= Dataset =
# # # #

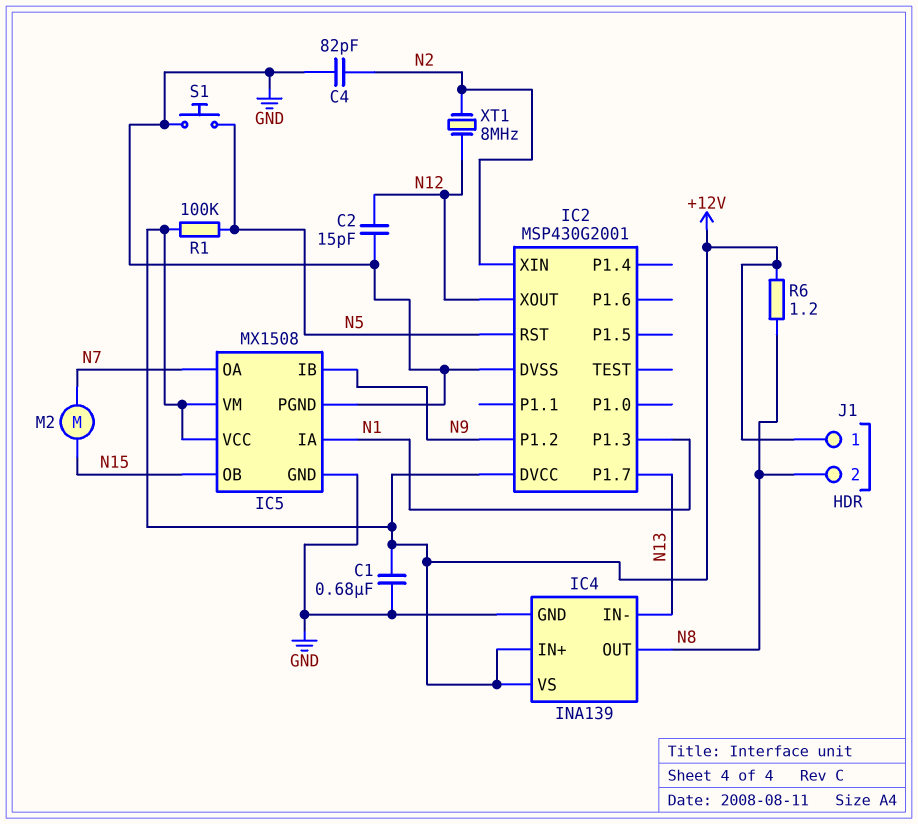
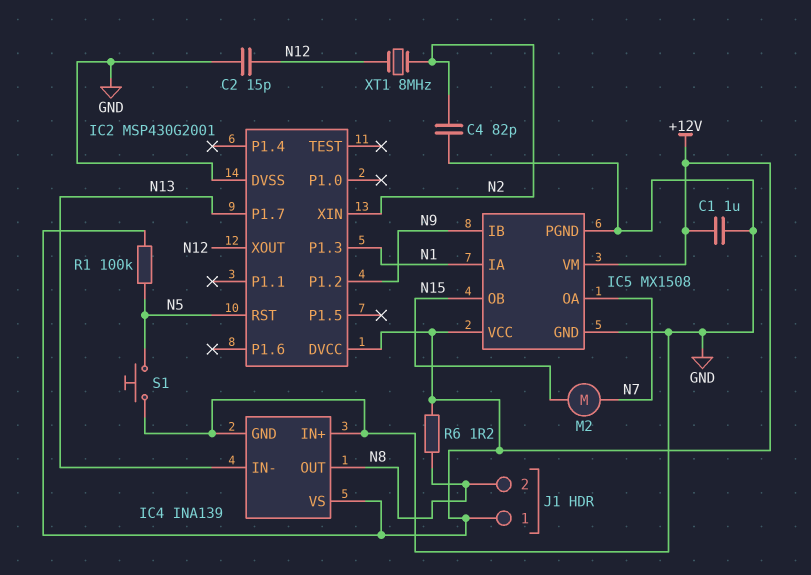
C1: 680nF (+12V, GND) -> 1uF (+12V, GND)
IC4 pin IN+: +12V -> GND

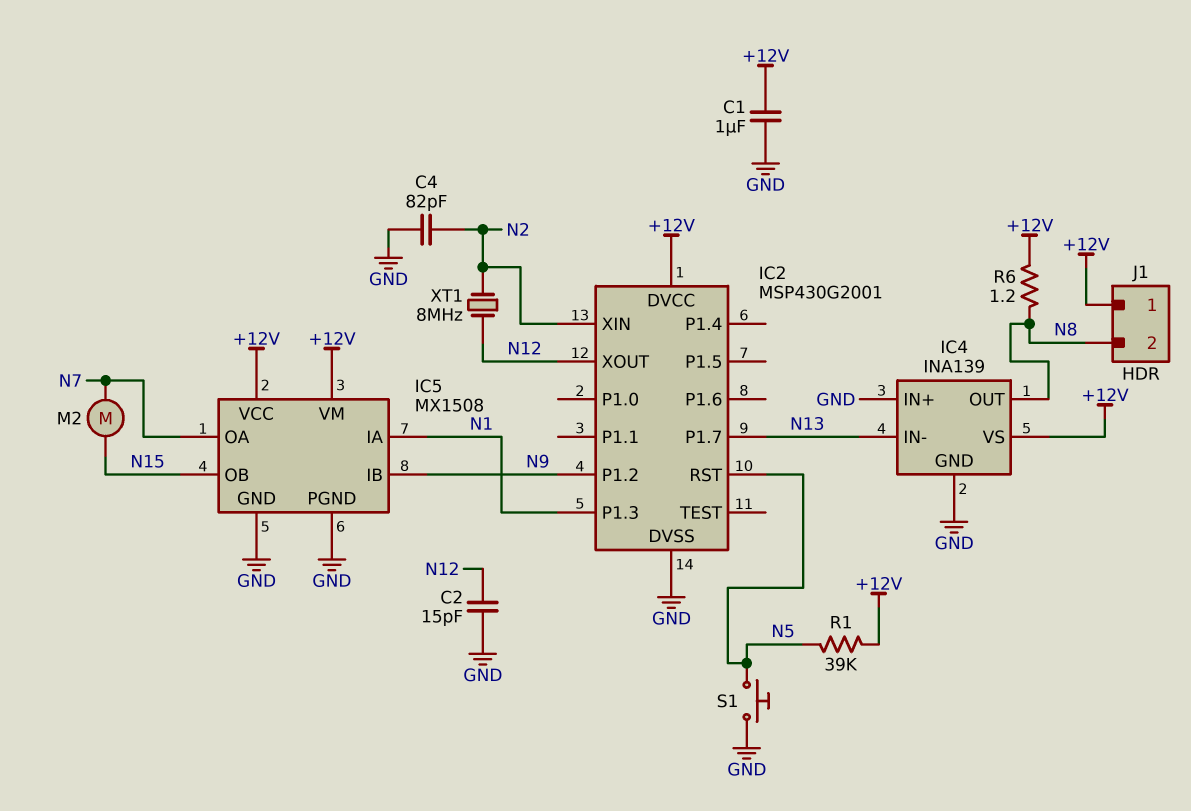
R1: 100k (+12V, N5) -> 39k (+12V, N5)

# # # #

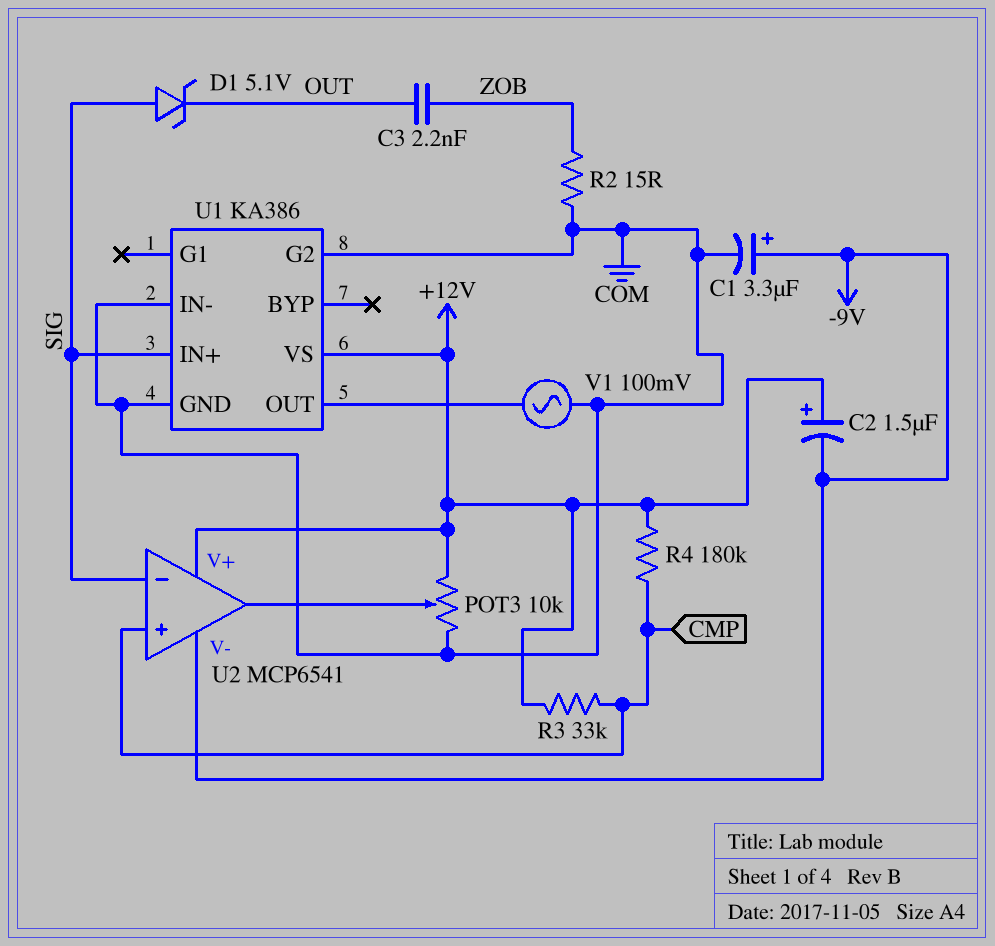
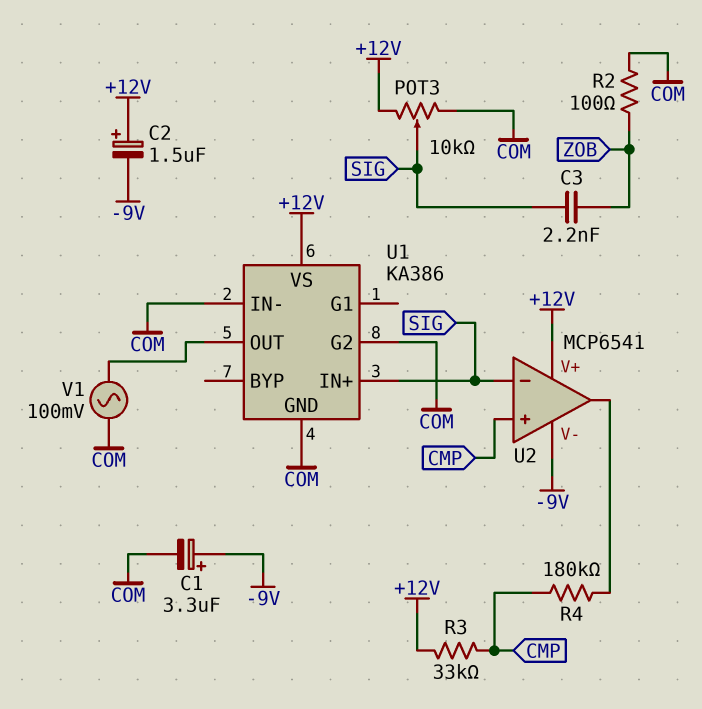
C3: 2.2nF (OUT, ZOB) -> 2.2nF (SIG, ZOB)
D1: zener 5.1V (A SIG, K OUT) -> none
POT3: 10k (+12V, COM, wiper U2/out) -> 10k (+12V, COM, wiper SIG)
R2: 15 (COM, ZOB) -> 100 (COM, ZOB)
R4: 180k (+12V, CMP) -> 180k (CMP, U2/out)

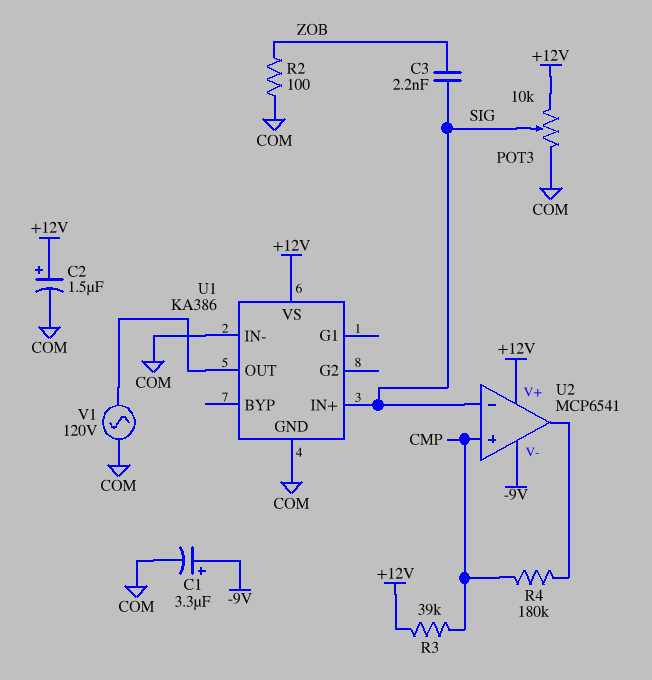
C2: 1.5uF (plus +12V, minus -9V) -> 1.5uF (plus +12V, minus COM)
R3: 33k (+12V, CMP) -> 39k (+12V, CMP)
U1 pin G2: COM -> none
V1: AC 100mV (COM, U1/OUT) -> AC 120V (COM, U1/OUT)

# # # #

= What this task involves =
Whenever the word "none" shows up in a line above, copy that line.

= Result of this task =
D1: zener 5.1V (A SIG, K OUT) -> none
U1 pin G2: COM -> none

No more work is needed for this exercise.